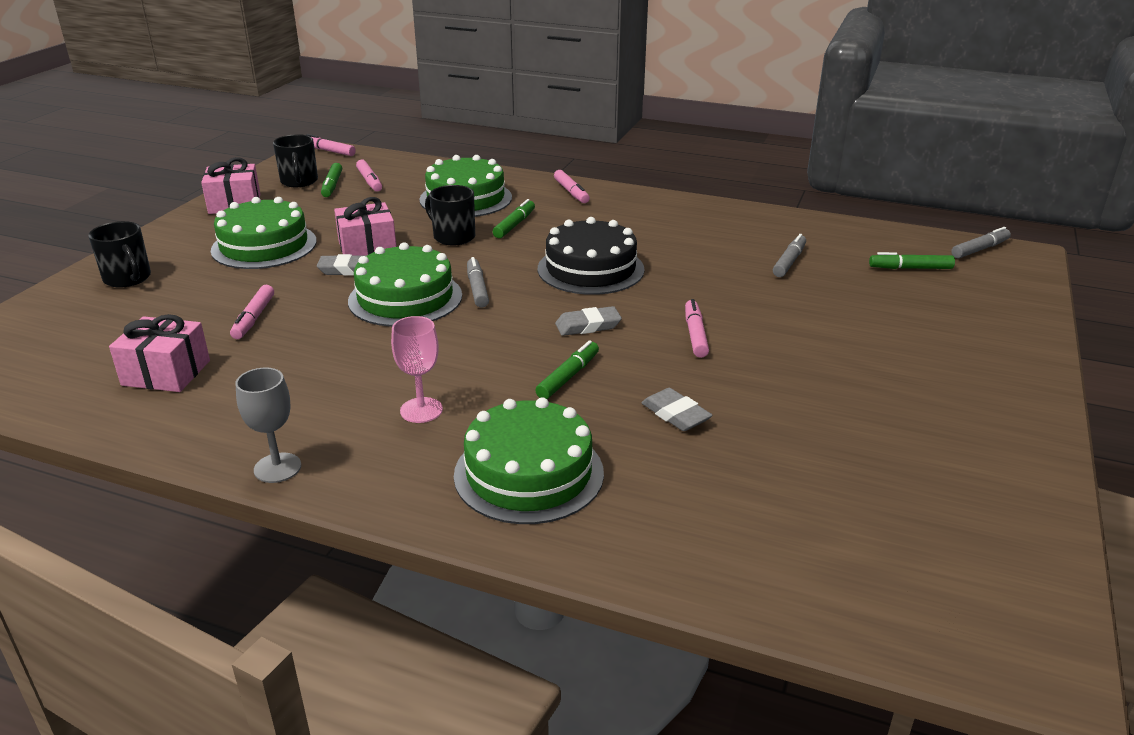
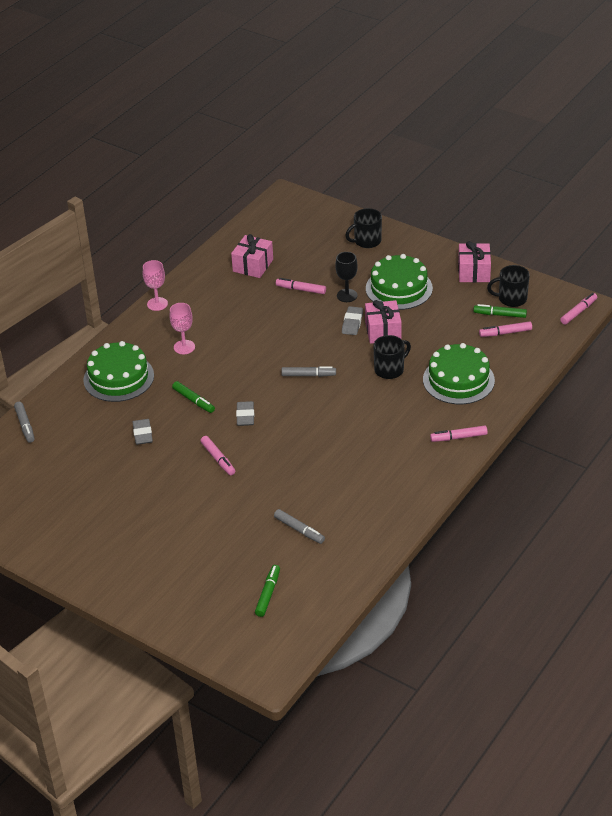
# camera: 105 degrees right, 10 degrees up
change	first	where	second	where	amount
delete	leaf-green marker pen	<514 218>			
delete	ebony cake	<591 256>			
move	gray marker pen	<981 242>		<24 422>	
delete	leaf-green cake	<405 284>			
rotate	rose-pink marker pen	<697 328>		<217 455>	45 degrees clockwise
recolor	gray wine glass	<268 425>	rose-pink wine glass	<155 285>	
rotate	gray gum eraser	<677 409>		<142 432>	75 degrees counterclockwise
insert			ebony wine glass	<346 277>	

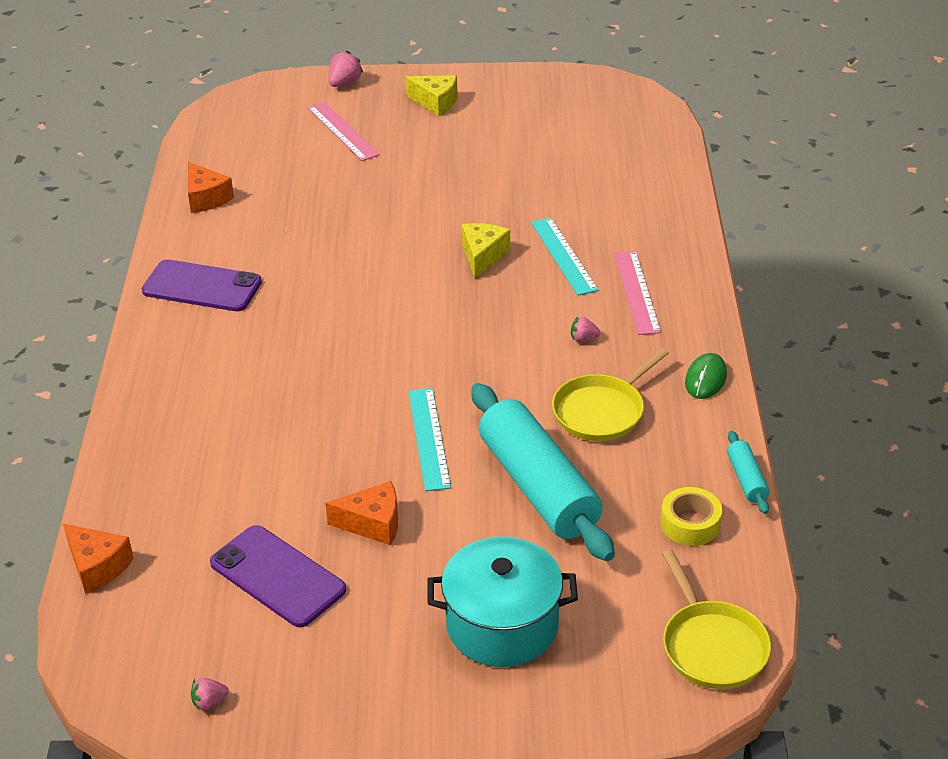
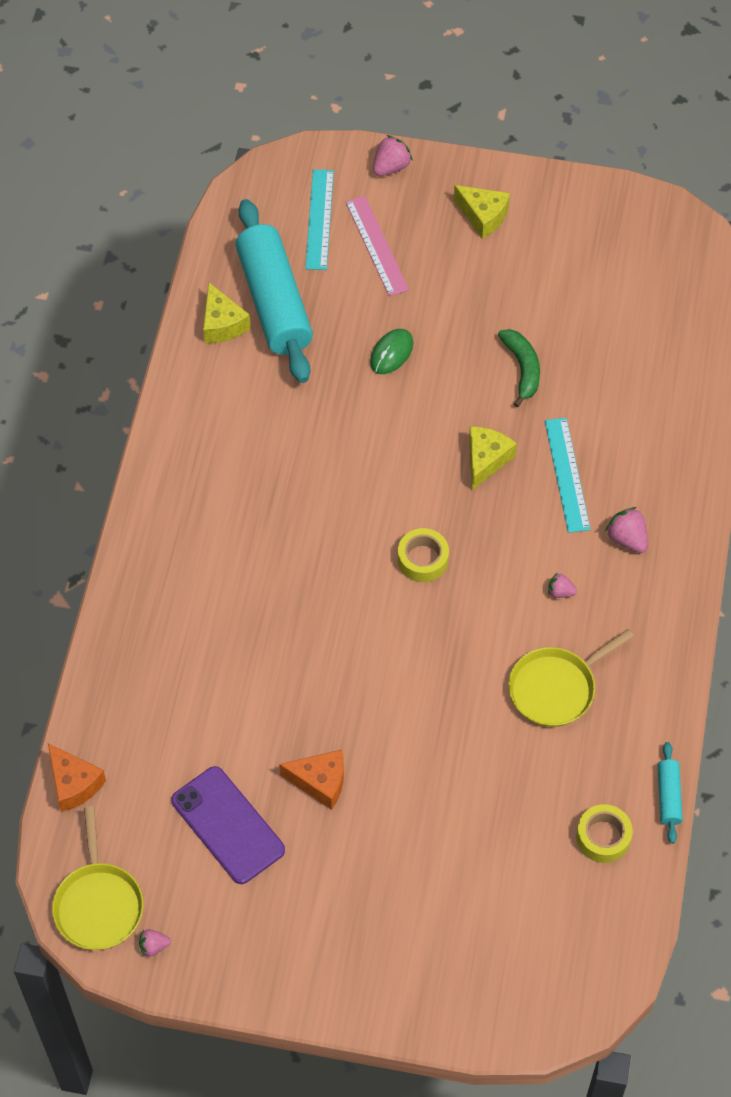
# camera: 10 degrees right, 20 degrees up
change	first	where	second	where	amount
recolor	bright orange cheese	<211 187>	golden cheese	<227 312>	
replace	rose-pink measuring stick	<637 293>	rose-pink strawberry	<626 530>	
delete	purple phone	<202 285>			
move	leaf-green mouse	<706 376>		<391 351>	
move	teal dough roller	<543 472>		<274 291>	
move	teal measuring stick	<429 439>		<319 219>	
delete	teal stockpot	<503 602>			
move	golden skillet	<716 619>		<98 878>	
insert			leaf-green banana fruit	<519 368>	
insert			golden roll of tape	<423 555>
* * * * * * *
Report the lines above that contain "marker".

* Response to the exercise:
delete	leaf-green marker pen	<514 218>			
move	gray marker pen	<981 242>		<24 422>	
rotate	rose-pink marker pen	<697 328>		<217 455>	45 degrees clockwise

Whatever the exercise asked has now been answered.